BEGIN Information provided
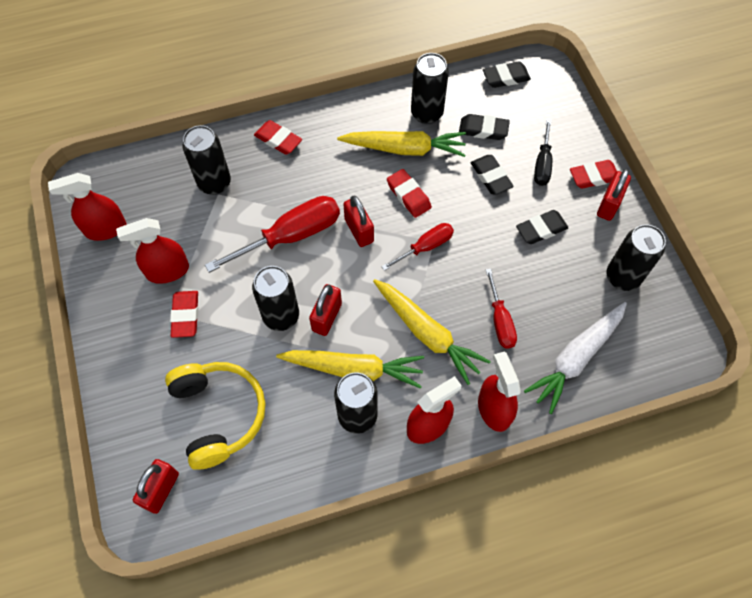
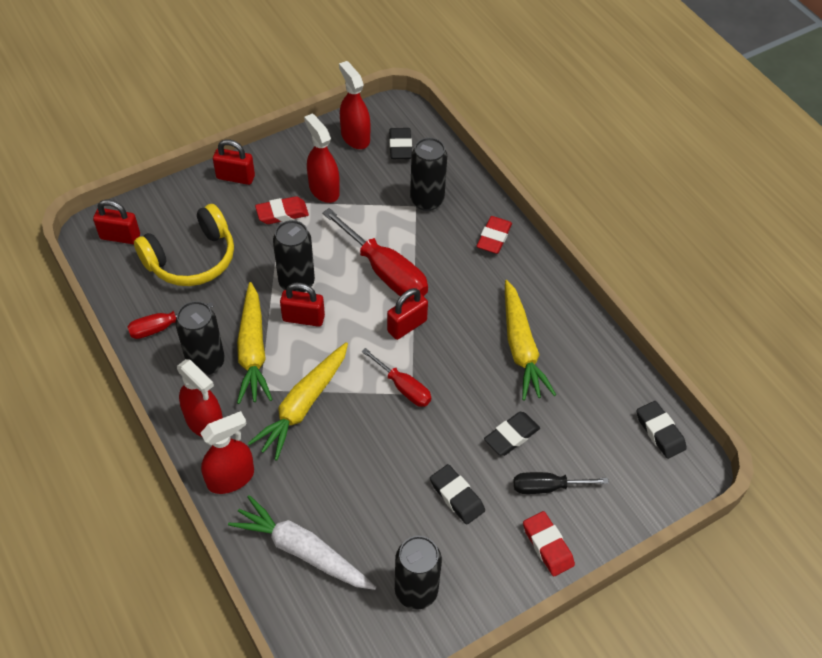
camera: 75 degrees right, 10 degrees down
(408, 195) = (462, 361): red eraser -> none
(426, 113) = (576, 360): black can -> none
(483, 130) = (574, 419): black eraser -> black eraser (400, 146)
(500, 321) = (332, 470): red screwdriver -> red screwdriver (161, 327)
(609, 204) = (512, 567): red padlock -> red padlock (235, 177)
END Information provided
#### What you should do
Give all the records again, exactly, without images.

#### Solution for this task
camera: 75 degrees right, 10 degrees down
(408, 195) = (462, 361): red eraser -> none
(426, 113) = (576, 360): black can -> none
(483, 130) = (574, 419): black eraser -> black eraser (400, 146)
(500, 321) = (332, 470): red screwdriver -> red screwdriver (161, 327)
(609, 204) = (512, 567): red padlock -> red padlock (235, 177)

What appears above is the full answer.